[EXERCISE INPUTS — start]

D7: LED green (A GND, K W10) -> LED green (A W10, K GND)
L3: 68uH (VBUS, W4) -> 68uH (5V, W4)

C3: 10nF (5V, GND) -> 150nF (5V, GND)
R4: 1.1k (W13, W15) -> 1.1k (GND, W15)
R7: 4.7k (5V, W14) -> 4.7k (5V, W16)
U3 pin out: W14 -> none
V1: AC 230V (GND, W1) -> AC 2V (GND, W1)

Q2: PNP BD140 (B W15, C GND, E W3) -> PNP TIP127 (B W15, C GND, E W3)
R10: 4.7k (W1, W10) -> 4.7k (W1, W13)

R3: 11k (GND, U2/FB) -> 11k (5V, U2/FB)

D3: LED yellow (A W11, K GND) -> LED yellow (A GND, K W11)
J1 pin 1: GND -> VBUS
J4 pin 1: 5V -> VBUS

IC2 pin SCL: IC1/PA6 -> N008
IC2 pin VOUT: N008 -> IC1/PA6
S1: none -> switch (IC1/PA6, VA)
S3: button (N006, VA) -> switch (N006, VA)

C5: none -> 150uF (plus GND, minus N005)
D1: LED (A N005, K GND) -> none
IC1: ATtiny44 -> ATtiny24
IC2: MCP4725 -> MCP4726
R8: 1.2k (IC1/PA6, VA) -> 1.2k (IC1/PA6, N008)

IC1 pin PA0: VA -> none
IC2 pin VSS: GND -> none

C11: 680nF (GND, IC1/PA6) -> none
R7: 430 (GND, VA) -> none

[EXERCISE INPUTS — finish]

### THE TASK
Return a copy of each line in the entries that contains "VBUS".

### EXERCISE RESULT
L3: 68uH (VBUS, W4) -> 68uH (5V, W4)
J1 pin 1: GND -> VBUS
J4 pin 1: 5V -> VBUS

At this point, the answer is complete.